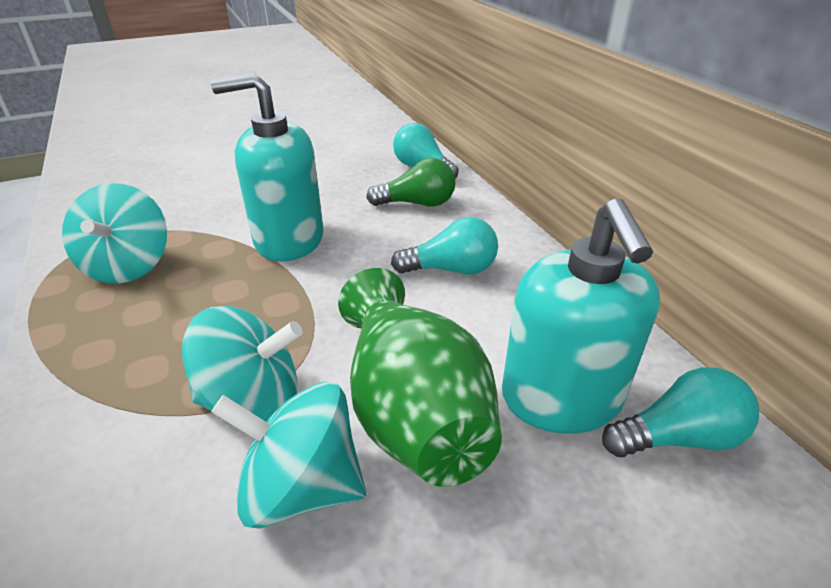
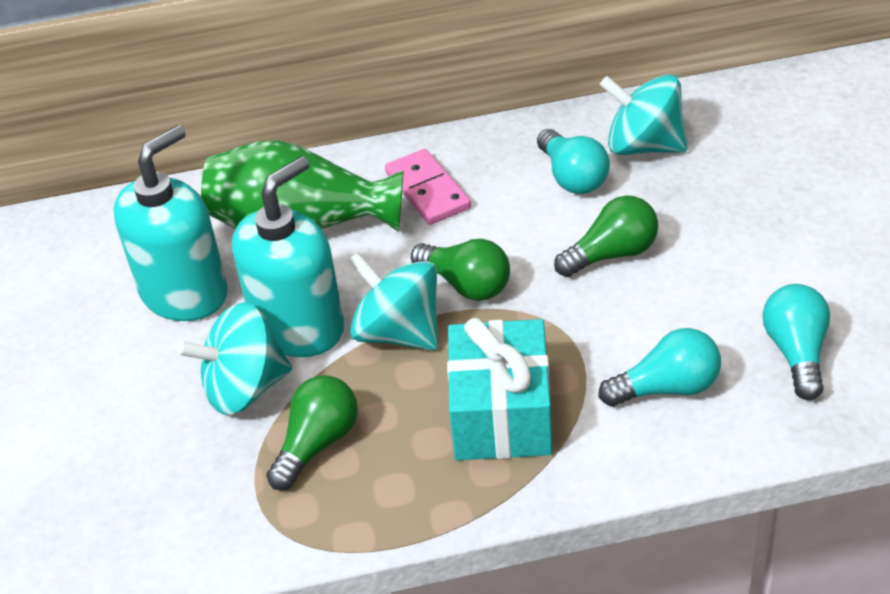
green light bulb: 1 -> 3
pink domino: 0 -> 1
turquoise gift: 0 -> 1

• _WORK ITEM_: Your answer must be the full listing, reproduced word for word, without its pictures.

• _RESULT OF THIS TASK_:
green light bulb: 1 -> 3
pink domino: 0 -> 1
turquoise gift: 0 -> 1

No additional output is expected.